▸ Task: Return the following from the records below: each line, word for word, starting with the line that contains "red plate C3:D6" and going on through the line that contains "green cone E8", with nothing outside that range.

▸ Records for this task:
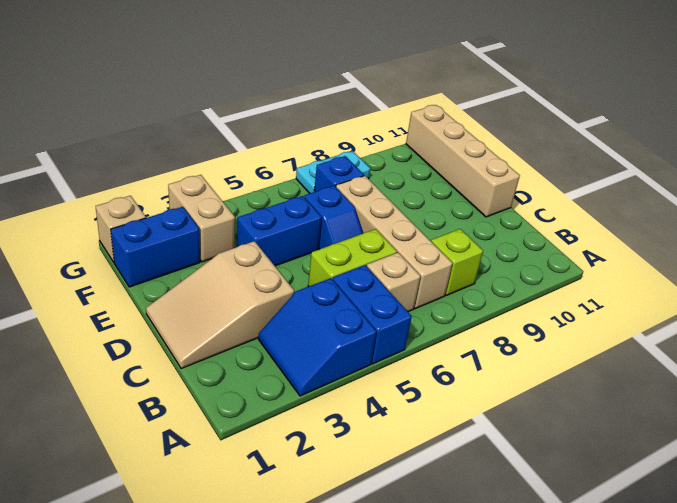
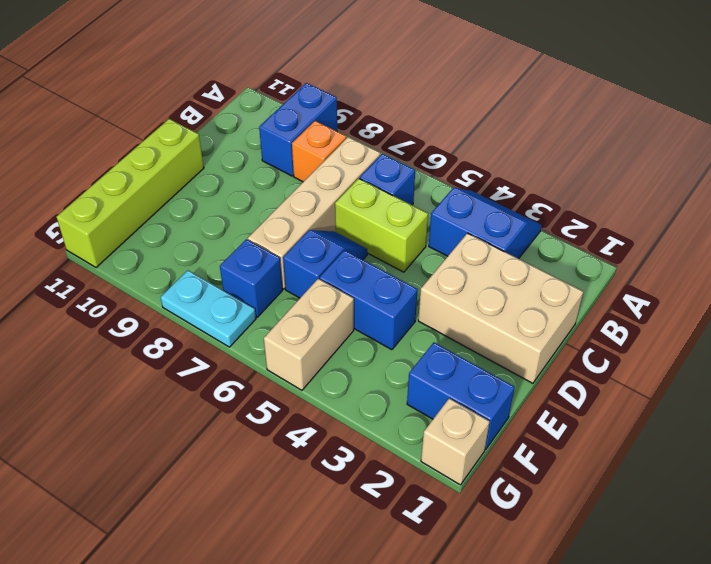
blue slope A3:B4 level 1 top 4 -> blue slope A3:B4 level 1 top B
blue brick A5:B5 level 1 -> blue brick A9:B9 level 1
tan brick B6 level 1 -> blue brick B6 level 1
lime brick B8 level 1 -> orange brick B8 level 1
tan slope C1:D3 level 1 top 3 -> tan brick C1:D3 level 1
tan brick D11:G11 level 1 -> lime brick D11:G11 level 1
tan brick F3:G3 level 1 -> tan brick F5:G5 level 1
* * *
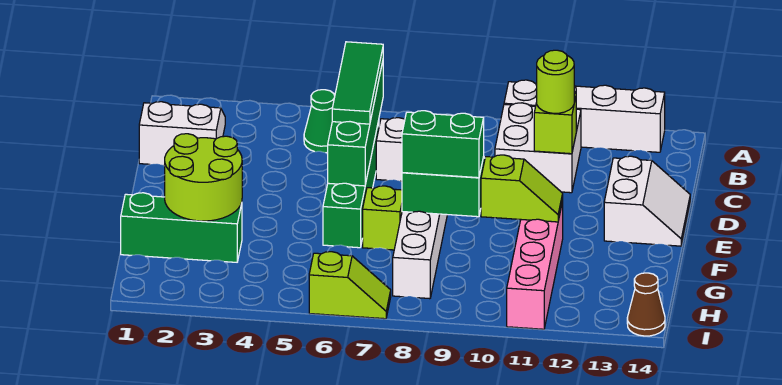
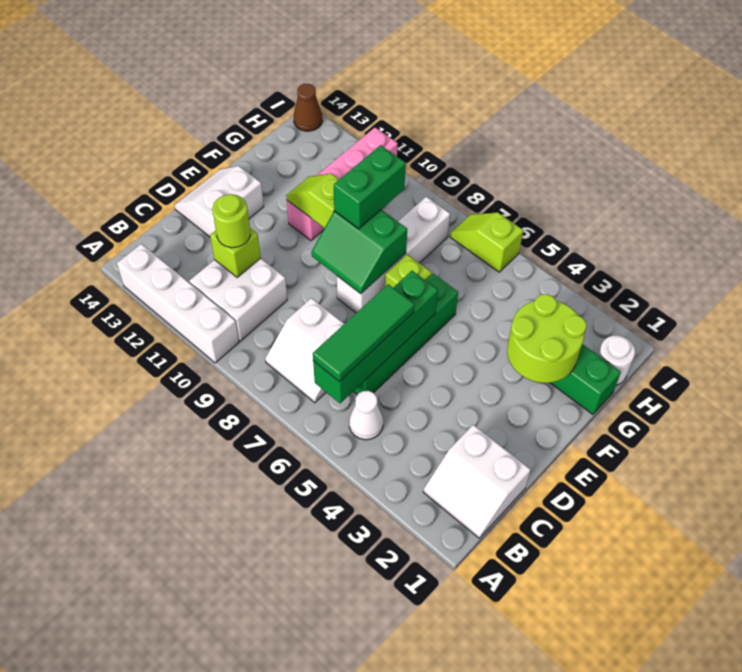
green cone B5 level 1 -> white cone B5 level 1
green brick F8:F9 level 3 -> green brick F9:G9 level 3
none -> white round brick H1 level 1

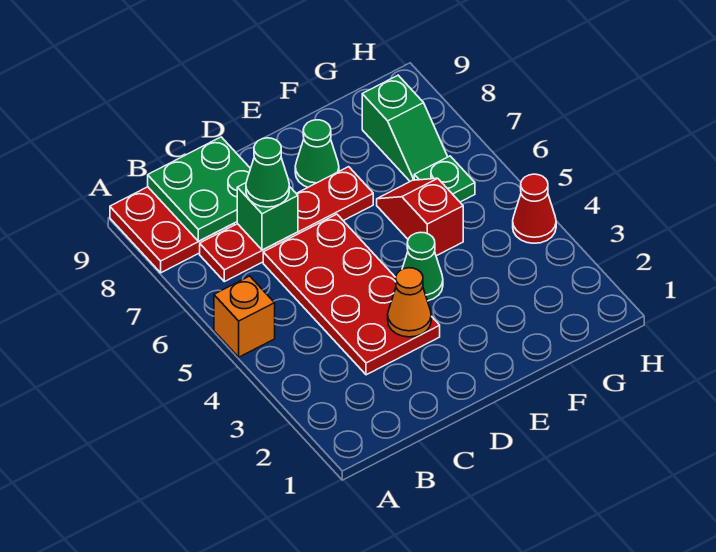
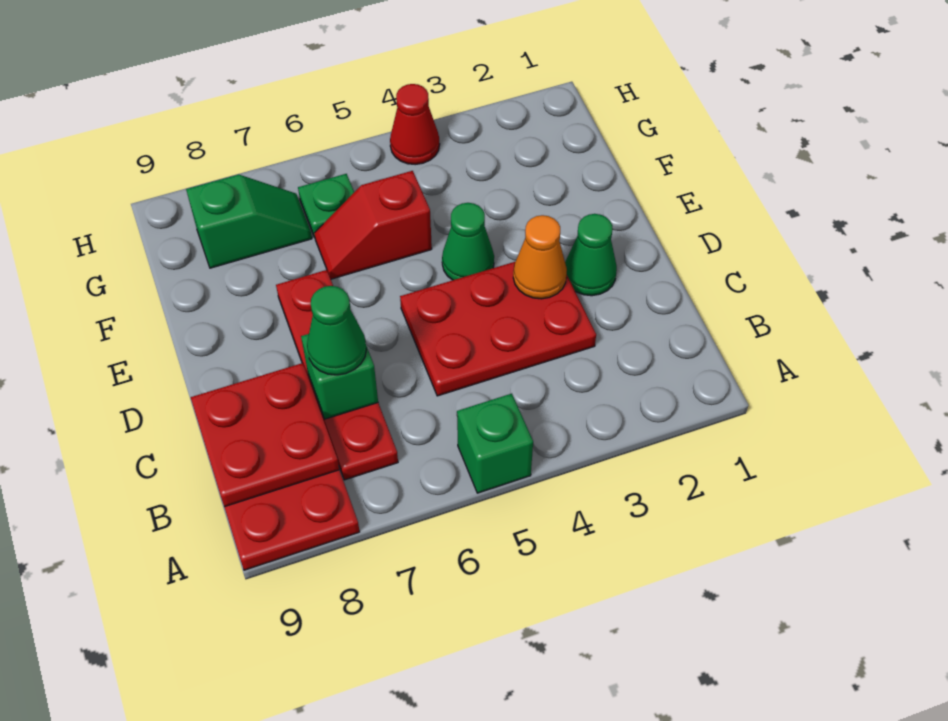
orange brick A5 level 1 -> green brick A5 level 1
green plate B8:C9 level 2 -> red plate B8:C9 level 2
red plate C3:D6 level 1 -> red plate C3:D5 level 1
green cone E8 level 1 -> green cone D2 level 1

▸ Answer space:
red plate C3:D6 level 1 -> red plate C3:D5 level 1
green cone E8 level 1 -> green cone D2 level 1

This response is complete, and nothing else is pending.